Object displacement listings:
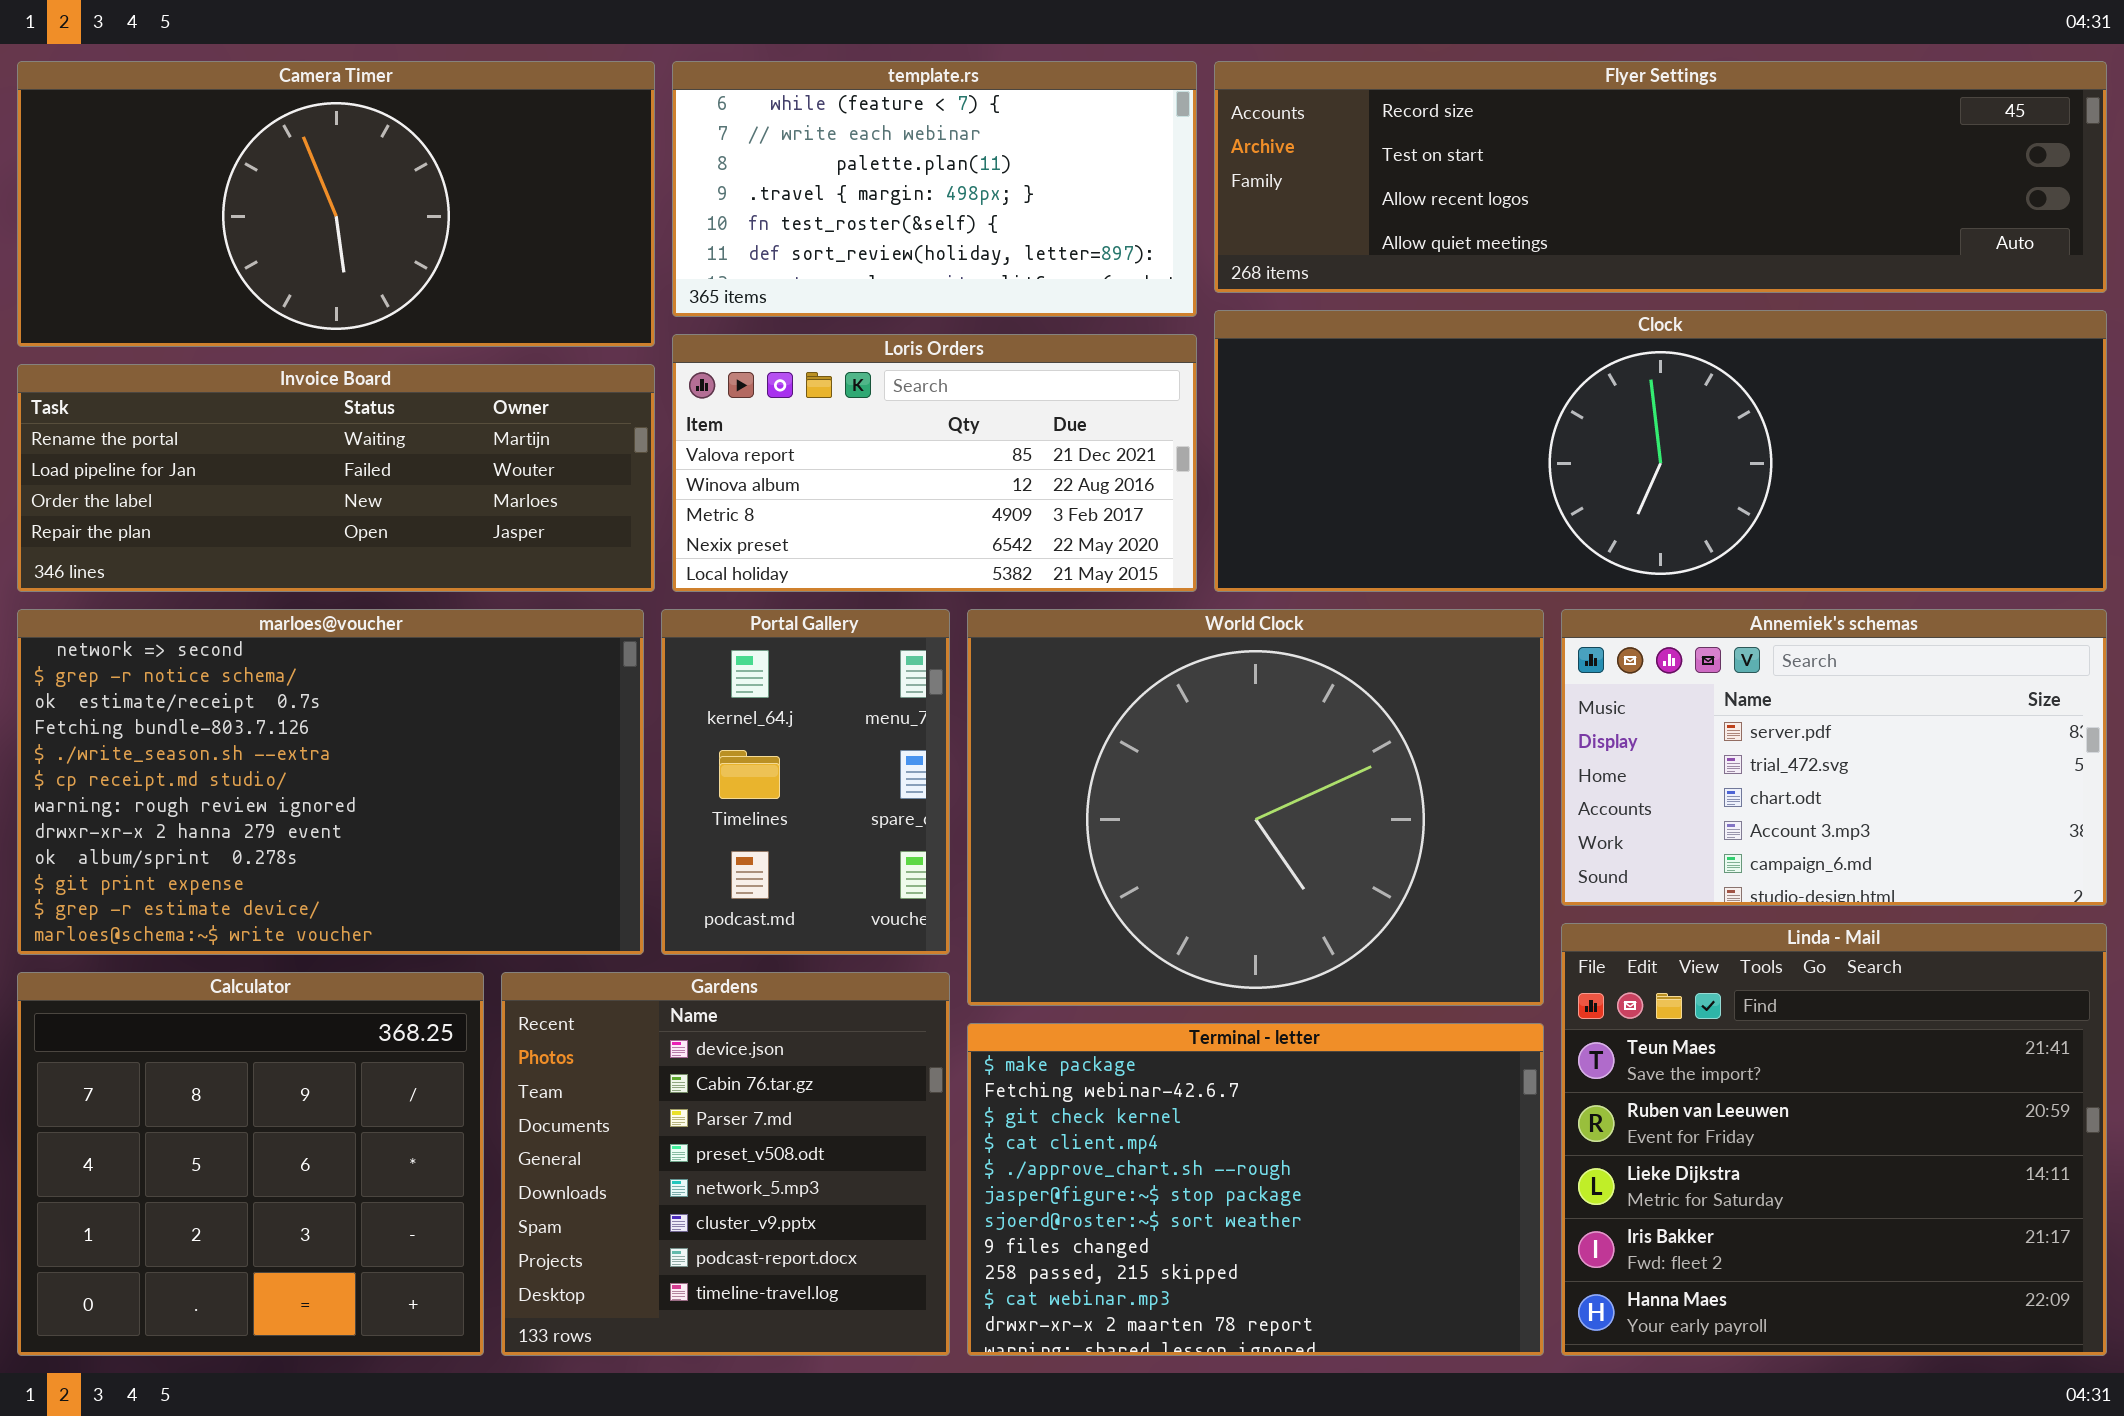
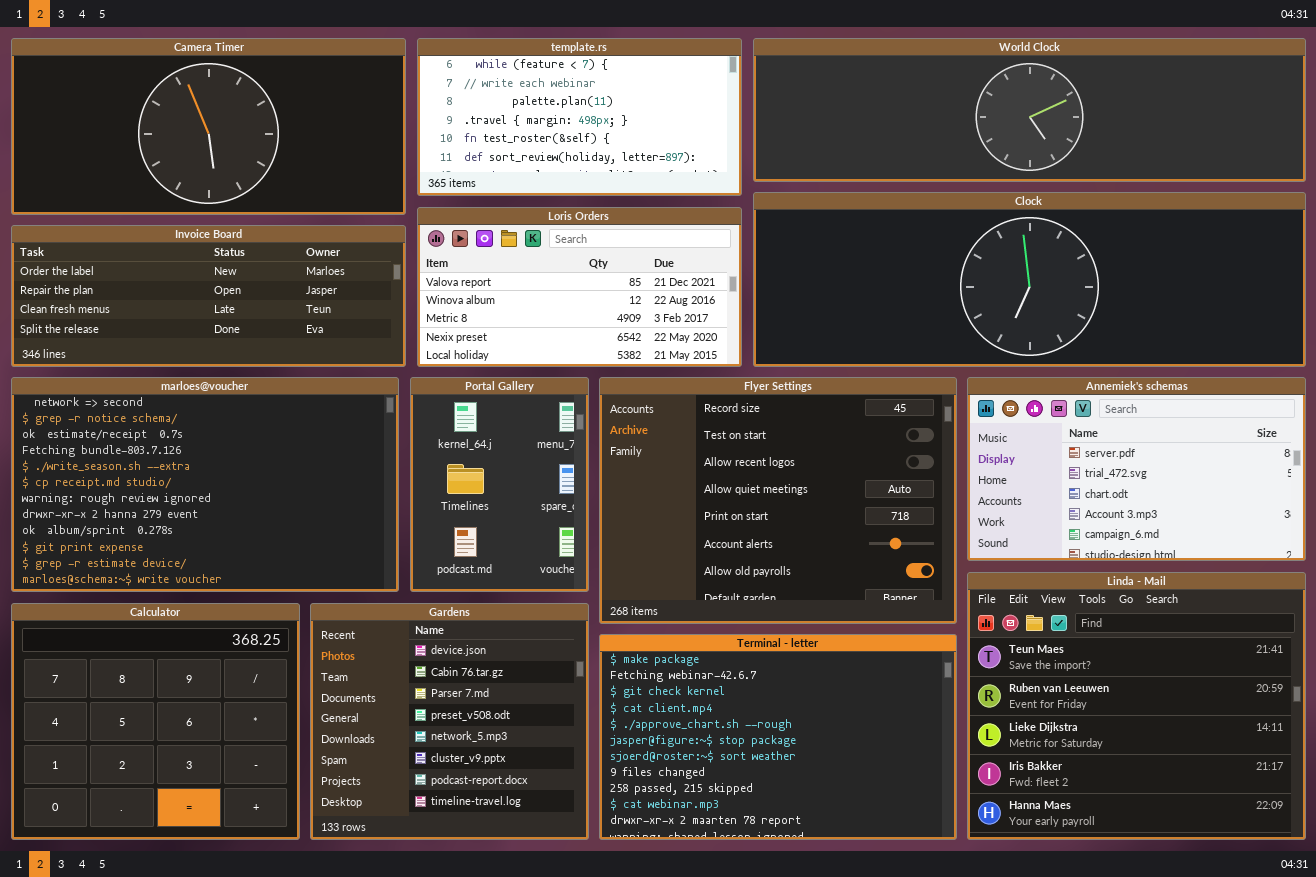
Flyer Settings: [1214,61,2107,293] -> [599,377,957,624], moved, resized
Invoice Board: [17,364,655,592] -> [11,225,406,367], scrolled down 2 rows
World Clock: [967,609,1544,1006] -> [753,38,1306,182], moved, resized

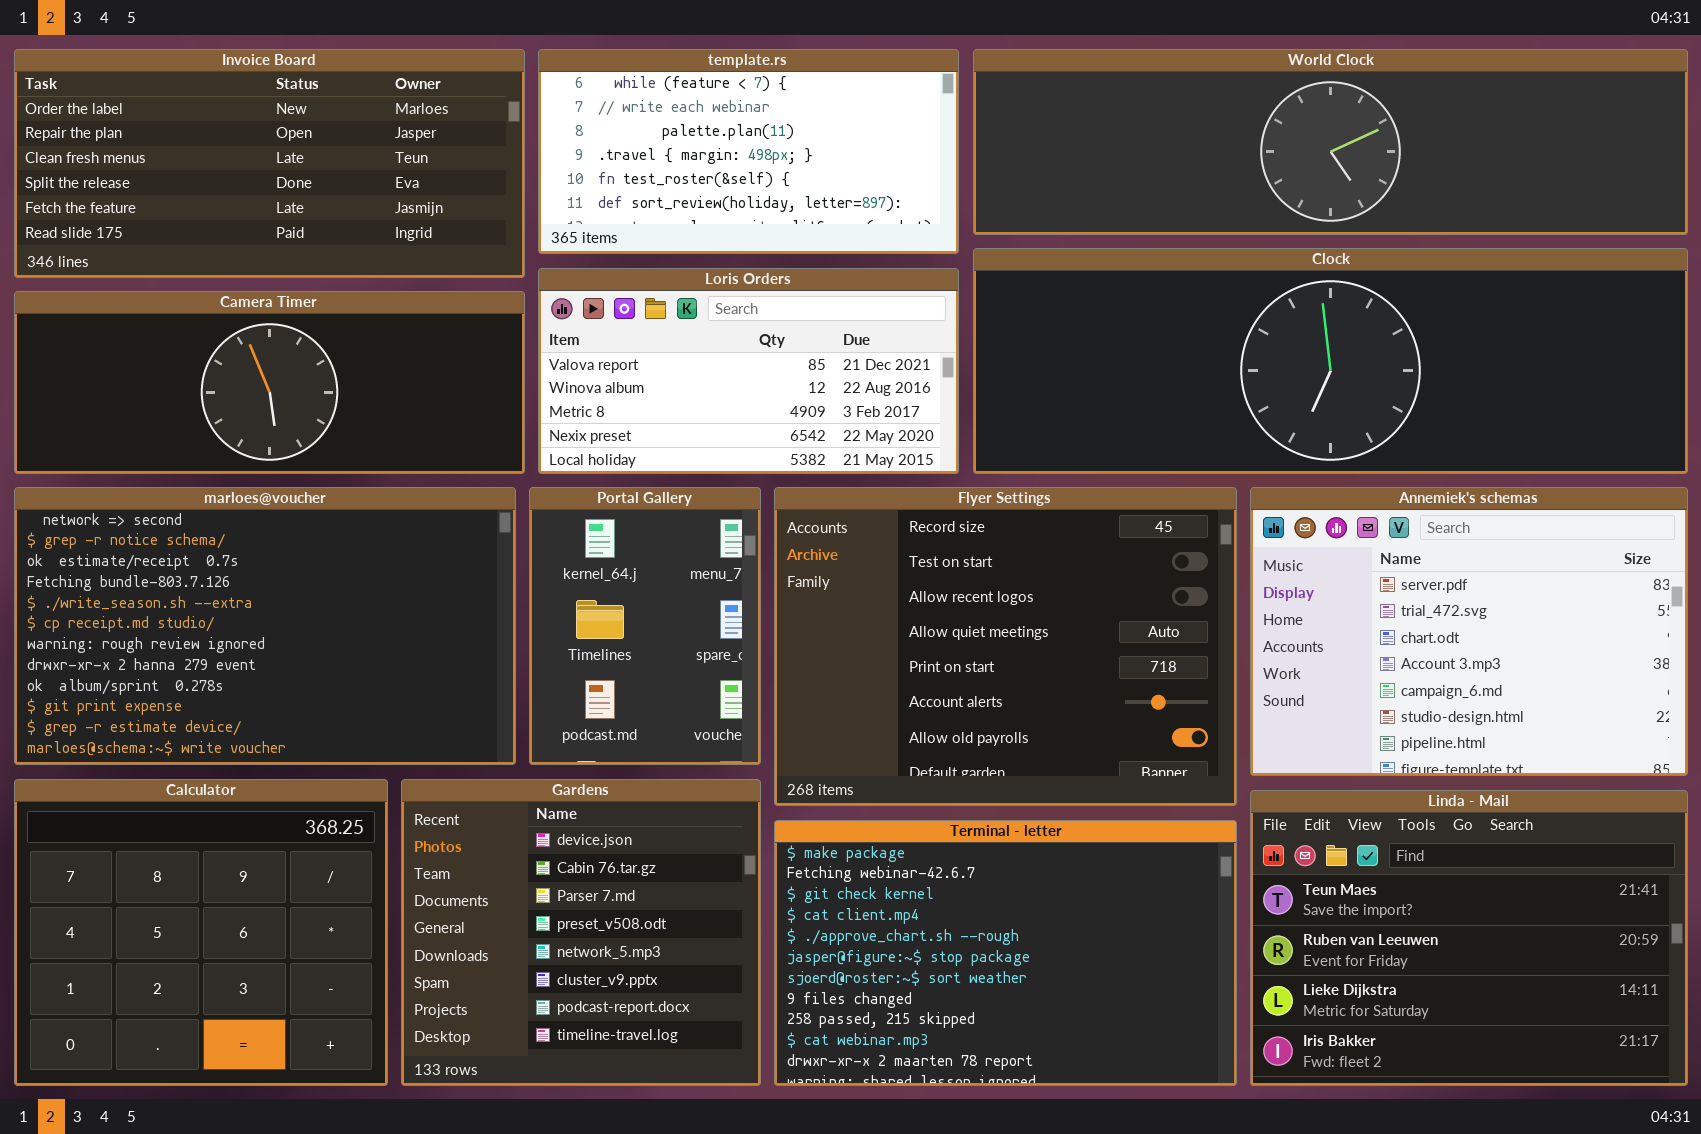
Camera Timer: [11,38,406,215] -> [14,291,525,474], moved, resized
Invoice Board: [11,225,406,367] -> [14,49,525,278], moved, resized
Annemiek's schemas: [967,377,1306,561] -> [1250,487,1688,776], resized
Linda - Mail: [967,572,1306,840] -> [1250,790,1688,1086], resized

__Work request__:
Every line above is to be duplicated exactly; no picture should be carried over.

__Written response__:
Flyer Settings: [1214,61,2107,293] -> [599,377,957,624], moved, resized
Invoice Board: [17,364,655,592] -> [11,225,406,367], scrolled down 2 rows
World Clock: [967,609,1544,1006] -> [753,38,1306,182], moved, resized

Camera Timer: [11,38,406,215] -> [14,291,525,474], moved, resized
Invoice Board: [11,225,406,367] -> [14,49,525,278], moved, resized
Annemiek's schemas: [967,377,1306,561] -> [1250,487,1688,776], resized
Linda - Mail: [967,572,1306,840] -> [1250,790,1688,1086], resized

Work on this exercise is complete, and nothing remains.